* What you will do
Among the lines below, keep only those from the one containing "yellow eraser: 14 -> 9" through the one containing "yellow tape: 8 -> 11", and reproduce them exactly.

* Data records
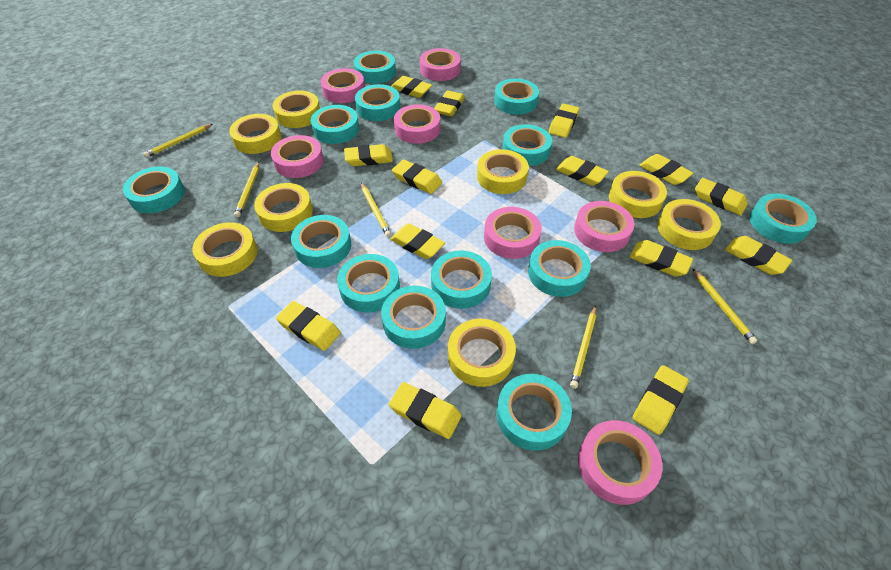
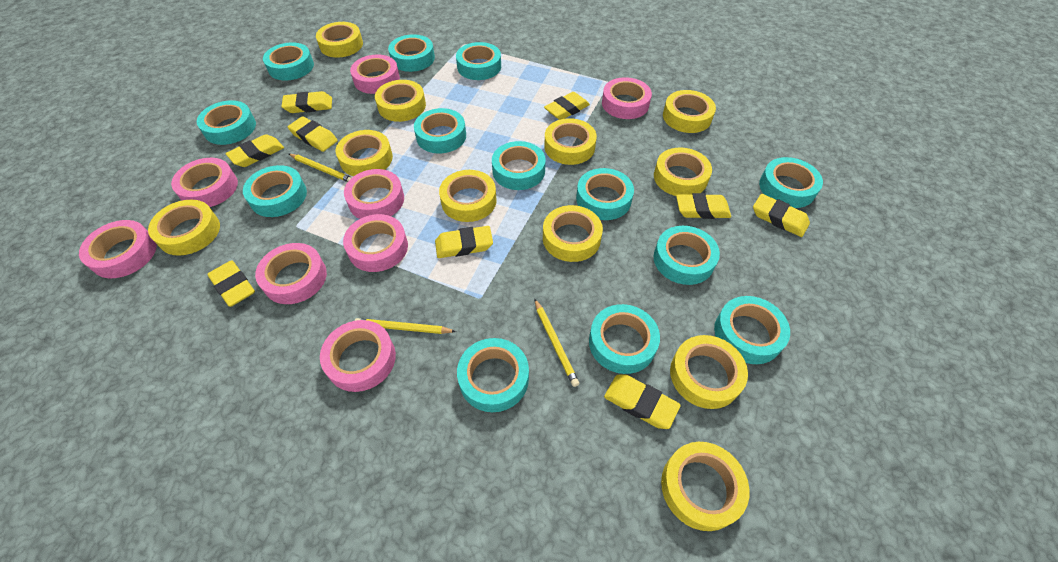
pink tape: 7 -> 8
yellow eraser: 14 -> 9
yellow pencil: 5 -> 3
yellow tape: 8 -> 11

==

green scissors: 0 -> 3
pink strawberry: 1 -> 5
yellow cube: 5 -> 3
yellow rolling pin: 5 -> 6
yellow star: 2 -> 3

* Completed exercise
yellow eraser: 14 -> 9
yellow pencil: 5 -> 3
yellow tape: 8 -> 11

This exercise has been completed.